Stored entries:

----------------------------------------

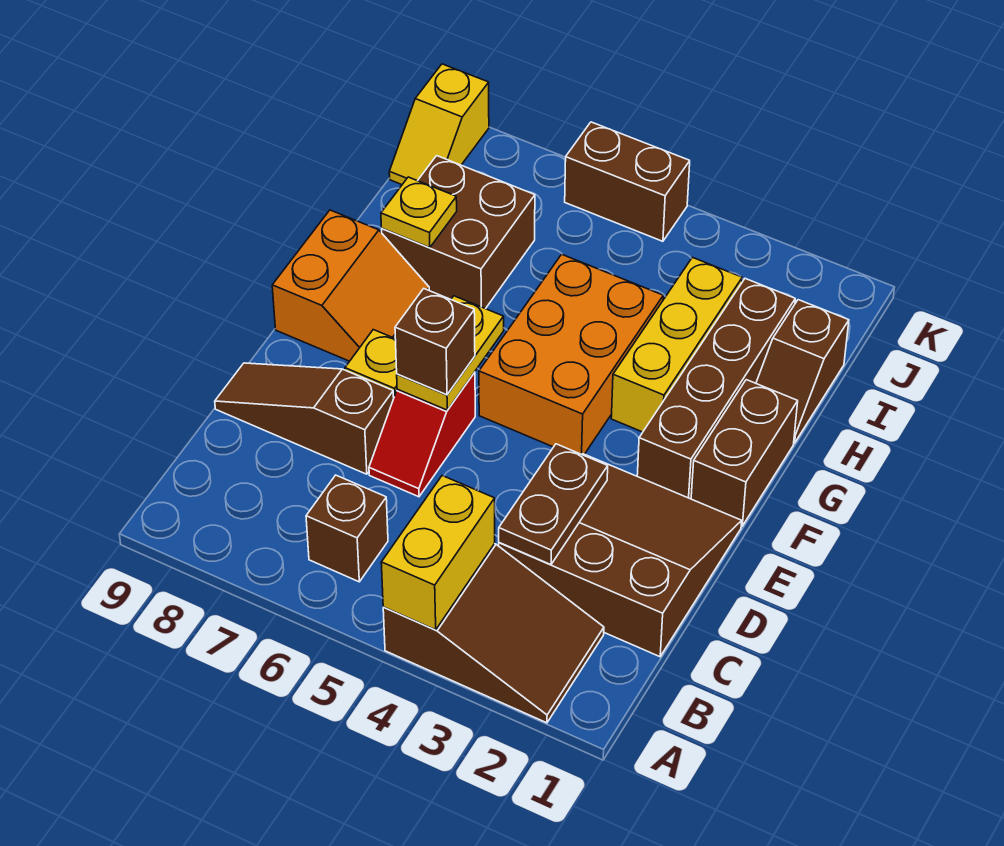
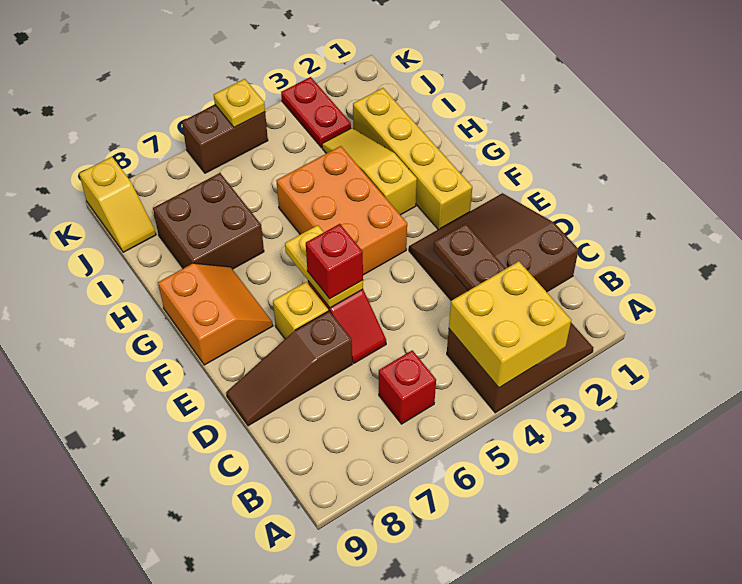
yellow brick A4:B4 level 2 -> yellow brick A3:B4 level 2
brown brick B6 level 1 -> red brick B6 level 1
brown brick E6 level 3 -> red brick E6 level 3
brown brick F1:G1 level 1 -> none
brown brick F2:I2 level 1 -> yellow brick F2:I2 level 1
yellow brick G3:I3 level 1 -> yellow slope G3:I3 level 1 top G
brown slope H1:I1 level 1 top I -> none
yellow plate H8 level 2 -> yellow plate K5 level 2
none -> red plate J3:K3 level 1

----------------------------------------

**The problem:**
The expected response consists solely of the lines from the one with "brown slope H1:I1 level 1 top I -> none" through the end of the records, repeated exactly.

**Result of this exercise:**
brown slope H1:I1 level 1 top I -> none
yellow plate H8 level 2 -> yellow plate K5 level 2
none -> red plate J3:K3 level 1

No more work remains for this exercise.